SUPPLIED MATERIAL Block Start

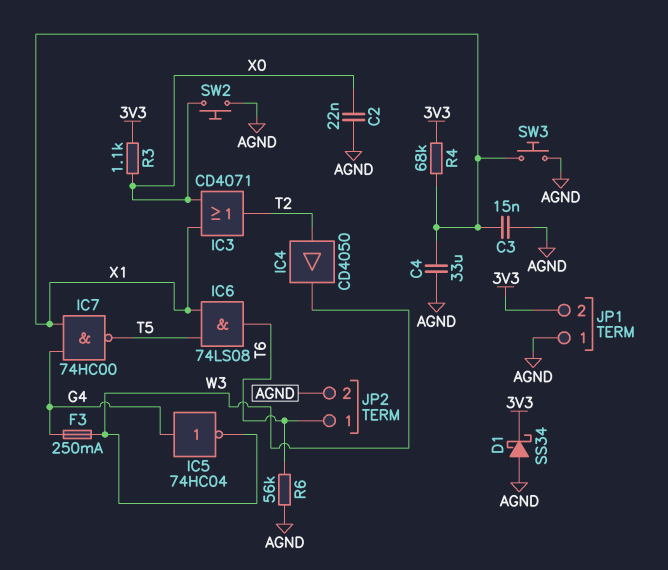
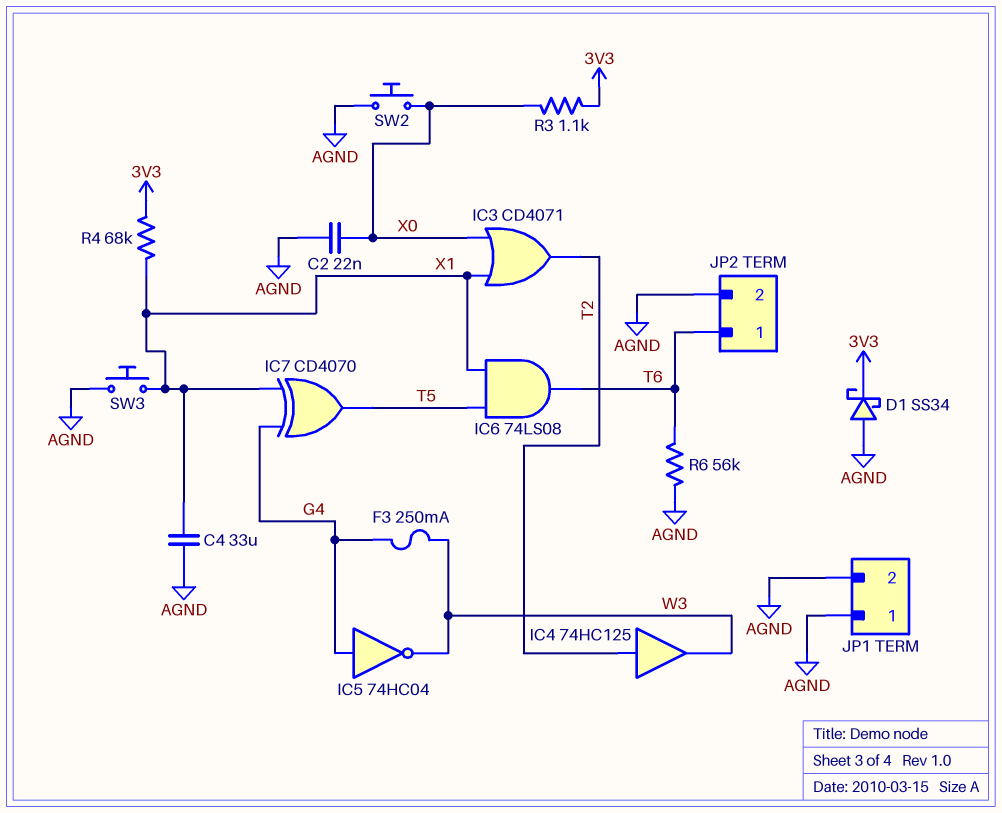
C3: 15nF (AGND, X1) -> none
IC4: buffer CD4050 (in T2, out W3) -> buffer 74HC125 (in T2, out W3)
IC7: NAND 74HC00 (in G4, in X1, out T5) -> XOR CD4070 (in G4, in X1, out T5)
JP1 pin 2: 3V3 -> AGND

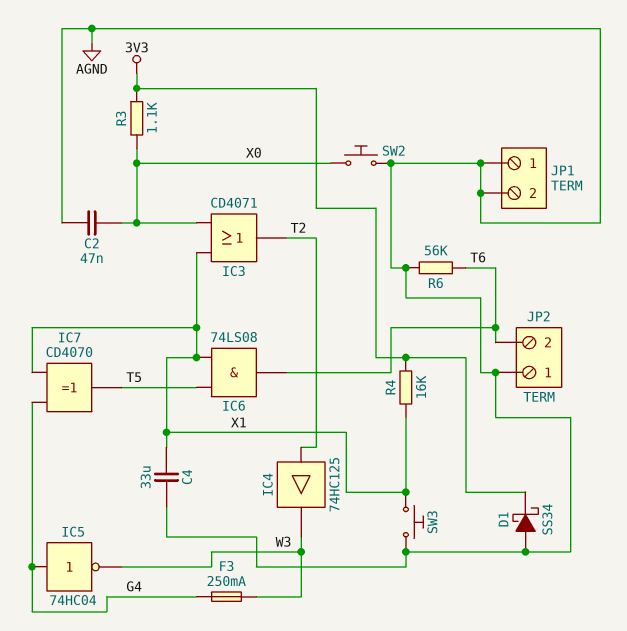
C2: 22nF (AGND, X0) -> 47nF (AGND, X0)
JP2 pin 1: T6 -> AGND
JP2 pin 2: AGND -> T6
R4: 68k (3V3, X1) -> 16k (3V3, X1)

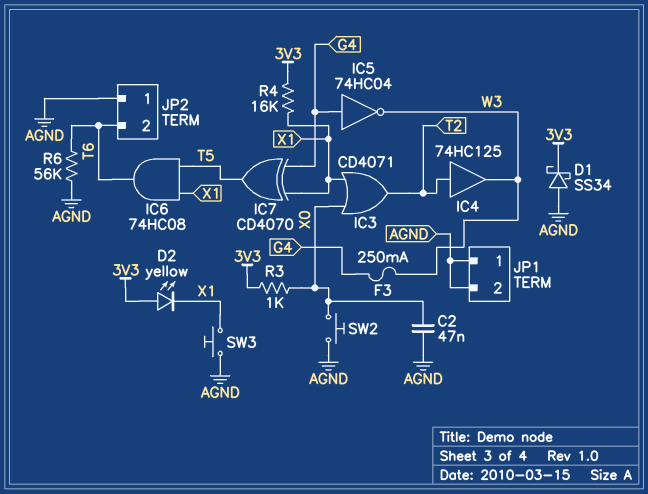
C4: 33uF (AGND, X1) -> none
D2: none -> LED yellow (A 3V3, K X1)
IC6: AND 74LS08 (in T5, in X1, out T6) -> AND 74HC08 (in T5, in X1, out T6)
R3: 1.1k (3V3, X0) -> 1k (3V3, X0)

SUPPLIED MATERIAL Block End

TASK INSTRUCTIONS |
Could you write out every line above exactly as it stands, with no images?

RESULT |
C3: 15nF (AGND, X1) -> none
IC4: buffer CD4050 (in T2, out W3) -> buffer 74HC125 (in T2, out W3)
IC7: NAND 74HC00 (in G4, in X1, out T5) -> XOR CD4070 (in G4, in X1, out T5)
JP1 pin 2: 3V3 -> AGND

C2: 22nF (AGND, X0) -> 47nF (AGND, X0)
JP2 pin 1: T6 -> AGND
JP2 pin 2: AGND -> T6
R4: 68k (3V3, X1) -> 16k (3V3, X1)

C4: 33uF (AGND, X1) -> none
D2: none -> LED yellow (A 3V3, K X1)
IC6: AND 74LS08 (in T5, in X1, out T6) -> AND 74HC08 (in T5, in X1, out T6)
R3: 1.1k (3V3, X0) -> 1k (3V3, X0)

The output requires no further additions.